WHAT THE TASK REQUIRES:
When you output the records, match them exactly and omit any picture they include.

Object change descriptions

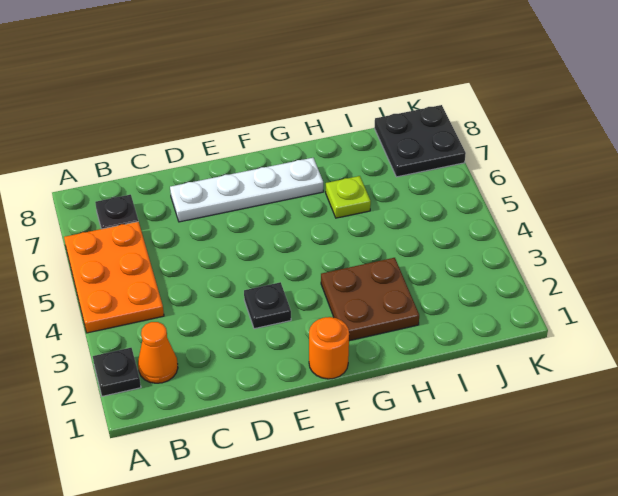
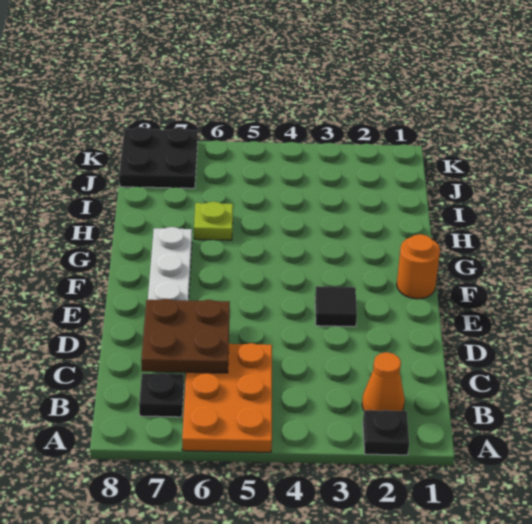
orange plate A4:B6 level 1 -> orange plate A5:C6 level 1
black plate E3 level 1 -> black tile E3 level 1
brown plate G2:H3 level 1 -> brown plate C6:D7 level 2

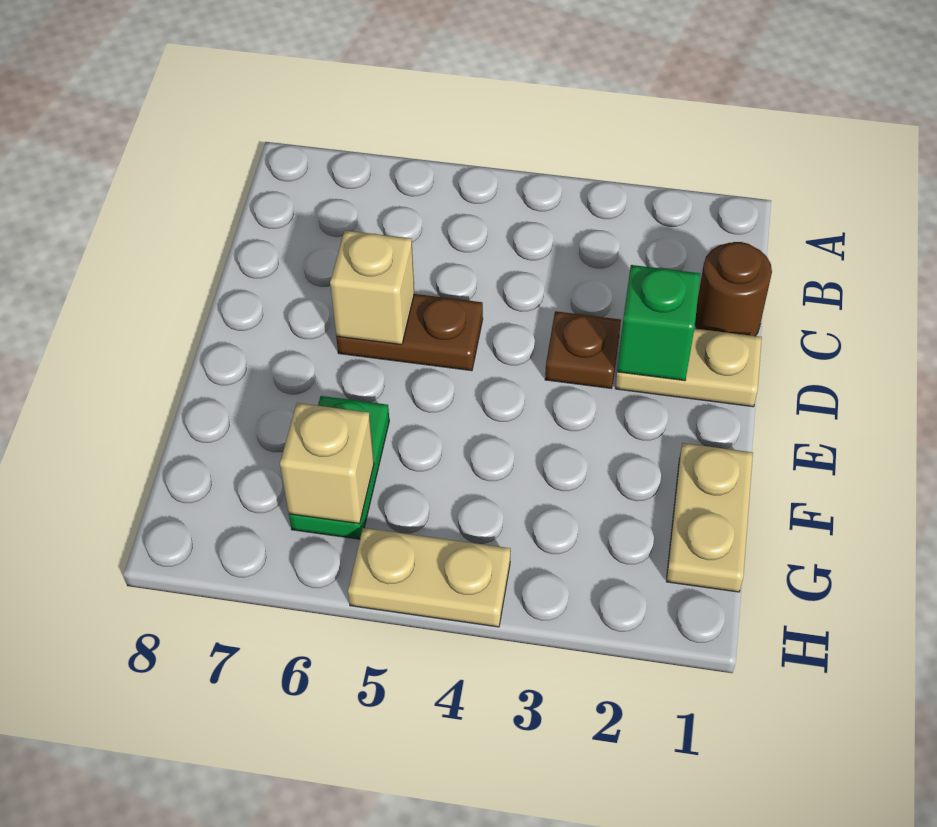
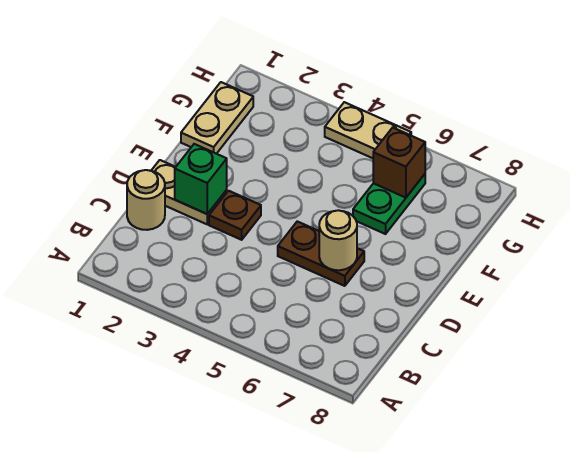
brown round brick C1 level 1 -> tan round brick C1 level 1
tan brick D6 level 2 -> tan round brick D6 level 2
tan brick G6 level 2 -> brown brick G6 level 2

REPLY:
orange plate A4:B6 level 1 -> orange plate A5:C6 level 1
black plate E3 level 1 -> black tile E3 level 1
brown plate G2:H3 level 1 -> brown plate C6:D7 level 2

brown round brick C1 level 1 -> tan round brick C1 level 1
tan brick D6 level 2 -> tan round brick D6 level 2
tan brick G6 level 2 -> brown brick G6 level 2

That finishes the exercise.